··· DATA FOR THIS EXERCISE
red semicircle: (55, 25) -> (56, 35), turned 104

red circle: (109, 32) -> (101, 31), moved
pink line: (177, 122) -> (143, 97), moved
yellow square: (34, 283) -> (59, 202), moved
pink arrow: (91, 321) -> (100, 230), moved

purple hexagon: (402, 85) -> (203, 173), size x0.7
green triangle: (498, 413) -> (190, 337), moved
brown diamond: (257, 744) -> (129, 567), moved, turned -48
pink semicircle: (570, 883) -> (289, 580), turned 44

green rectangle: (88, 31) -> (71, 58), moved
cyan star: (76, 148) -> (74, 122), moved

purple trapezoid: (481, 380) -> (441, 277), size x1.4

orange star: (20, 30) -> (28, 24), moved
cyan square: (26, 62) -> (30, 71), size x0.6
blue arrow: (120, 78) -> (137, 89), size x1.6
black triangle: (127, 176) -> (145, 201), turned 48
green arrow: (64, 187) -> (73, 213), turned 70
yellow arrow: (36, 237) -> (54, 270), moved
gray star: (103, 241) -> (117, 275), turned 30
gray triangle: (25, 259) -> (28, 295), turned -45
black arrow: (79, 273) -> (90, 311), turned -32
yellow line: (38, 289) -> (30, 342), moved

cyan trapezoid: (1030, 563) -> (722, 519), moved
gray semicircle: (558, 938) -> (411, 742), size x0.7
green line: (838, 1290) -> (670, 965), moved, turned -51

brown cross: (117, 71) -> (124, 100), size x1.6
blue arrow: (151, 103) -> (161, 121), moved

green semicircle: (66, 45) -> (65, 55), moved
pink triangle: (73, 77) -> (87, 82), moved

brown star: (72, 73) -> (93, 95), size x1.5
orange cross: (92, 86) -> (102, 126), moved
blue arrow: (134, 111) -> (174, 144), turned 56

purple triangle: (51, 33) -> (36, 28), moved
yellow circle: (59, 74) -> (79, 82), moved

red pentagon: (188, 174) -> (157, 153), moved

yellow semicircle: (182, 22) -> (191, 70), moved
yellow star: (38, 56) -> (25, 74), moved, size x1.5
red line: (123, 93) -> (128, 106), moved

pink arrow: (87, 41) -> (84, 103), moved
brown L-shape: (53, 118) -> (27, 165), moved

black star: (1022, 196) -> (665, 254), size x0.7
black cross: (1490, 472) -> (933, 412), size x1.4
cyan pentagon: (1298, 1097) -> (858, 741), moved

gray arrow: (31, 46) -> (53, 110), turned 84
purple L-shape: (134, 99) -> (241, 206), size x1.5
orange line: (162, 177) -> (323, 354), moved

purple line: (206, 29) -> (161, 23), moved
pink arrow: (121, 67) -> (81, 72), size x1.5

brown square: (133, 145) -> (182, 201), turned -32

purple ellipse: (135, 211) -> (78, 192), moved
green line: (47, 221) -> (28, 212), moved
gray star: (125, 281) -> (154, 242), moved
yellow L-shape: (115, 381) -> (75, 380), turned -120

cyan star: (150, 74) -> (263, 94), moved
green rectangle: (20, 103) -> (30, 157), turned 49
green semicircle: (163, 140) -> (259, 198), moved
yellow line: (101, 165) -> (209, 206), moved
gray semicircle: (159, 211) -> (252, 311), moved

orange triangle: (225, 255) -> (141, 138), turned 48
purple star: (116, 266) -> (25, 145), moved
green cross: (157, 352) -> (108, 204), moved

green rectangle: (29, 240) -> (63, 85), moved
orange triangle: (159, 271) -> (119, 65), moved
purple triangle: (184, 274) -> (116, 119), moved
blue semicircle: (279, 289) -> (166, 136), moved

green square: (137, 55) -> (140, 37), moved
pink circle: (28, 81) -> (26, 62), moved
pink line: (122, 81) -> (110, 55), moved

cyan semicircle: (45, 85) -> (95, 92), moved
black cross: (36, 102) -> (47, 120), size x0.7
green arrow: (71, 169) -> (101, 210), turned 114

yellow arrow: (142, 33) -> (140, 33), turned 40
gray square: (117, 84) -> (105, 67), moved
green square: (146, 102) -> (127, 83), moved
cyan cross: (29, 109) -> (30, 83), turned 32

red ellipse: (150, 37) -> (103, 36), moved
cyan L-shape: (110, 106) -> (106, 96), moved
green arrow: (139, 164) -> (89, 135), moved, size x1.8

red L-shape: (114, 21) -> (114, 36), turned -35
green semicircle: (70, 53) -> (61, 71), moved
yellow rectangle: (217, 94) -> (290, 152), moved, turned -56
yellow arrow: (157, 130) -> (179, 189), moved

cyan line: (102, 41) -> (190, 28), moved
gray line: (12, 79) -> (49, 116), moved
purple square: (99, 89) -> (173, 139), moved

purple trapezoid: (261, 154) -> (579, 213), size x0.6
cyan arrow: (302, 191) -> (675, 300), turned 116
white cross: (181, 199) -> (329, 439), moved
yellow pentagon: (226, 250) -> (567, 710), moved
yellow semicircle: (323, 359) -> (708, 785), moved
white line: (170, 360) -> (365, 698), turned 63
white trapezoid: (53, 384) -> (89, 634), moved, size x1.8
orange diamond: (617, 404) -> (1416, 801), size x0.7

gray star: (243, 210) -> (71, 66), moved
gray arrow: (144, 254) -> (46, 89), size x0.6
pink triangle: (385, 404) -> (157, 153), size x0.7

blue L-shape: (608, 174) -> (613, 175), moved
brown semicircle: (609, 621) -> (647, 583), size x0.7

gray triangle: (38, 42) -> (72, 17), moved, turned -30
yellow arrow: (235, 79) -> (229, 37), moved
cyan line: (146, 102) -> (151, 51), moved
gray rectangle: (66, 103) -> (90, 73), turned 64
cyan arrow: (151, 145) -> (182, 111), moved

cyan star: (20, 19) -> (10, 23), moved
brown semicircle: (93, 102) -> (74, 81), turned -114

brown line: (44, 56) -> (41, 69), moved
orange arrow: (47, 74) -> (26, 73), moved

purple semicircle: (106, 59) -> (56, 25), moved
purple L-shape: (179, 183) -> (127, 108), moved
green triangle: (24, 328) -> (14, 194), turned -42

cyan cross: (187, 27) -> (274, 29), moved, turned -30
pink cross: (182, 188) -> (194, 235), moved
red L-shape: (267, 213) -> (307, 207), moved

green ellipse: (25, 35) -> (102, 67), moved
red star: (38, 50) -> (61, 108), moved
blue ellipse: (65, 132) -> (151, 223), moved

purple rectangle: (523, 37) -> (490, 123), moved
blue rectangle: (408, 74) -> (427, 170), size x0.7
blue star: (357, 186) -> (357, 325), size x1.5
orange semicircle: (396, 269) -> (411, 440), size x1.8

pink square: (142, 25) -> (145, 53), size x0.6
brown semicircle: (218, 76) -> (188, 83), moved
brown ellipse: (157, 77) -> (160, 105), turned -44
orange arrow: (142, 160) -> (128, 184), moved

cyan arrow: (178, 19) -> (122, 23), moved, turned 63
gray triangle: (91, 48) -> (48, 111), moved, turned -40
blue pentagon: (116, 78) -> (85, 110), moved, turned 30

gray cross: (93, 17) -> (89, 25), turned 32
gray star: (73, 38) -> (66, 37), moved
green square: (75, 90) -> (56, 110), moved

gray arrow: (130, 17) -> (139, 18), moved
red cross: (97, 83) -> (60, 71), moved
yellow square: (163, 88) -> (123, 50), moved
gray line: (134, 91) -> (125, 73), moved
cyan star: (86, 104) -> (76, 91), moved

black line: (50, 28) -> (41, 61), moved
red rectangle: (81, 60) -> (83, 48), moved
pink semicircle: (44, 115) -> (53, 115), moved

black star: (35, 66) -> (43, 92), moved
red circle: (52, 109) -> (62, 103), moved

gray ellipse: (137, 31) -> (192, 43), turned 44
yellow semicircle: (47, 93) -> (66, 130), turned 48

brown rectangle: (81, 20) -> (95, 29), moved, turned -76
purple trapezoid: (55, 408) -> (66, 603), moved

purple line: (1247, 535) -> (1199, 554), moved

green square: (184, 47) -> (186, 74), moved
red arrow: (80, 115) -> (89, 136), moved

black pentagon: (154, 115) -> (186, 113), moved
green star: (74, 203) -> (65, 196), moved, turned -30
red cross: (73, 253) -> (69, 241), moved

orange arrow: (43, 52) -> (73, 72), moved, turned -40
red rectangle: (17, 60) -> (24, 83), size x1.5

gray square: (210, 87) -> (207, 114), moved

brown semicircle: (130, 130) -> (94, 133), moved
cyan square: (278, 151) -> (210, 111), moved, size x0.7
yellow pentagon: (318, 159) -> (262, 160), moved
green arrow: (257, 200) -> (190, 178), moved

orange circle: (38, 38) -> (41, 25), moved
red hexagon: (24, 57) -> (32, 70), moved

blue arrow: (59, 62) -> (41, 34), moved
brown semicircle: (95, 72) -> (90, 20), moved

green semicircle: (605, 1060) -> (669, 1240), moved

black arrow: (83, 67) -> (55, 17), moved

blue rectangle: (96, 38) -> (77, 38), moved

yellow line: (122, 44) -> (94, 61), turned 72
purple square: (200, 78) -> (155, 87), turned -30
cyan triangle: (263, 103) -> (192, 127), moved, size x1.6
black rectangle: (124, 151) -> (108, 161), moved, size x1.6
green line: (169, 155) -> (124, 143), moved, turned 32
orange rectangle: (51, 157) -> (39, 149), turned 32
······
Go through the listing above and write out exactly the lines starting with the one holding "gray triangle: (38, 42)" and running through the one holding "orange arrow: (47, 74) -> (26, 73), moved", ends included, and no others.

gray triangle: (38, 42) -> (72, 17), moved, turned -30
yellow arrow: (235, 79) -> (229, 37), moved
cyan line: (146, 102) -> (151, 51), moved
gray rectangle: (66, 103) -> (90, 73), turned 64
cyan arrow: (151, 145) -> (182, 111), moved

cyan star: (20, 19) -> (10, 23), moved
brown semicircle: (93, 102) -> (74, 81), turned -114

brown line: (44, 56) -> (41, 69), moved
orange arrow: (47, 74) -> (26, 73), moved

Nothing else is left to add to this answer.